======== RECORD EXCERPTS ========
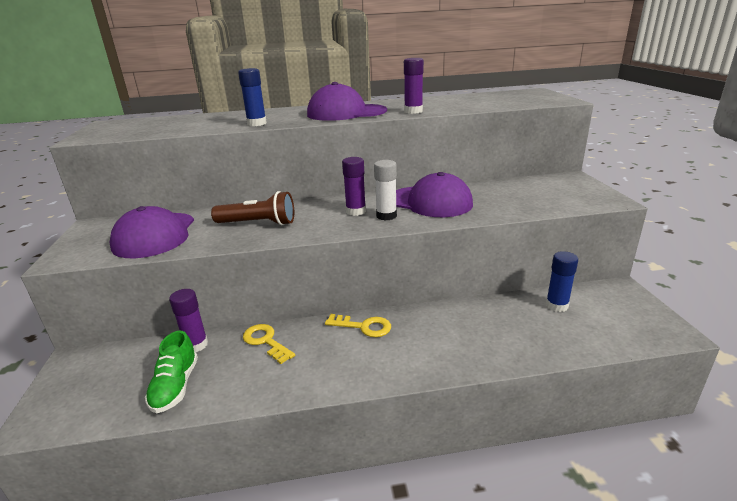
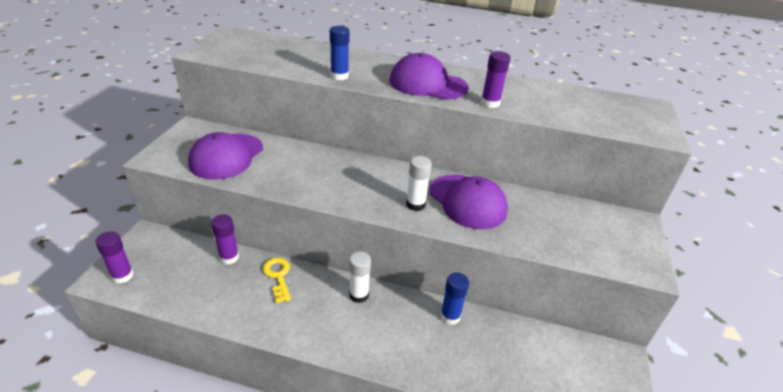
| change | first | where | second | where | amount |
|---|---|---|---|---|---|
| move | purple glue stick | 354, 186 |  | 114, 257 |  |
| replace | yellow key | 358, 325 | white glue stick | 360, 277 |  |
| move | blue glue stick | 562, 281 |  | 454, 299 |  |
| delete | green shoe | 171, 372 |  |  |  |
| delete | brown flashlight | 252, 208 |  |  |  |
========
======== RECORD EXCERPTS ========
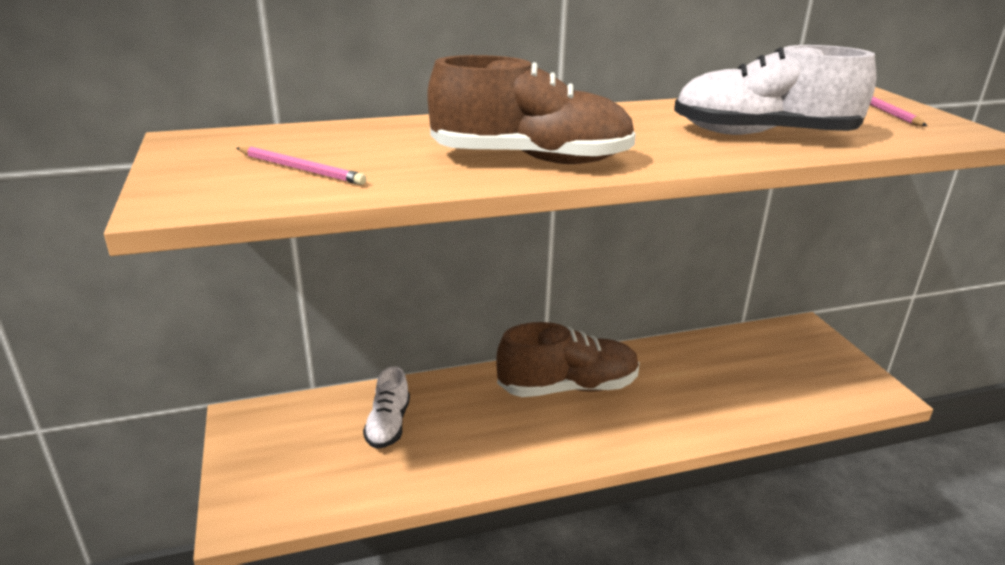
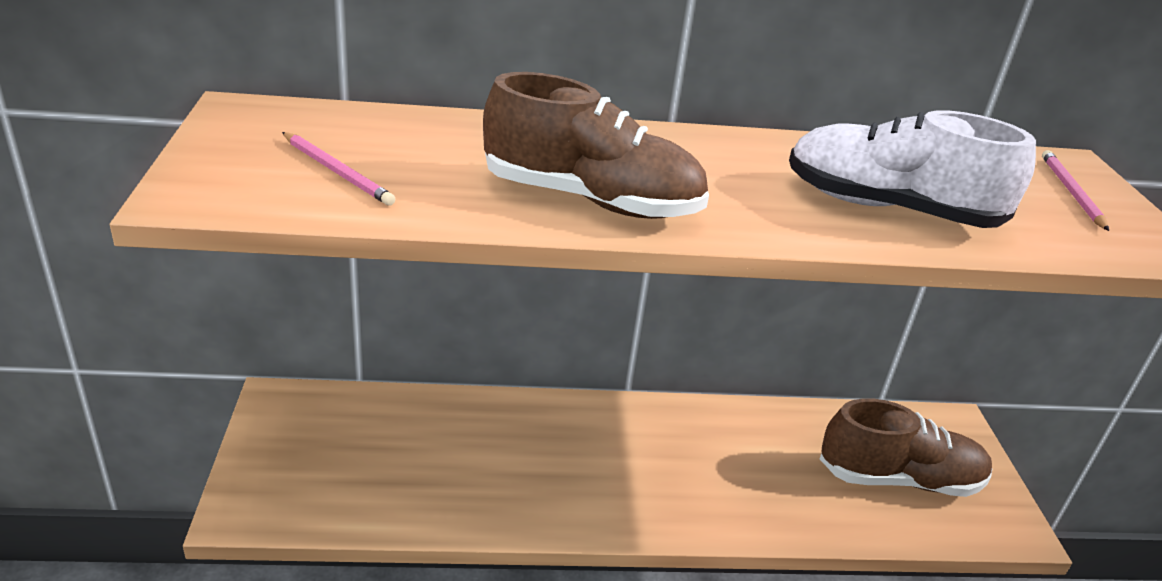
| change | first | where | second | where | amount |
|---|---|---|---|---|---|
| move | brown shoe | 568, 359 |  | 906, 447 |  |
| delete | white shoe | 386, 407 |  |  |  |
========
> EXERCISE BRIEF
Your task is to restate, word for word, only those lines above that fall between the line holding "move | brown" and the line holding "delete | white", inclusive.

> YOUR RESPONSE
| move | brown shoe | 568, 359 |  | 906, 447 |  |
| delete | white shoe | 386, 407 |  |  |  |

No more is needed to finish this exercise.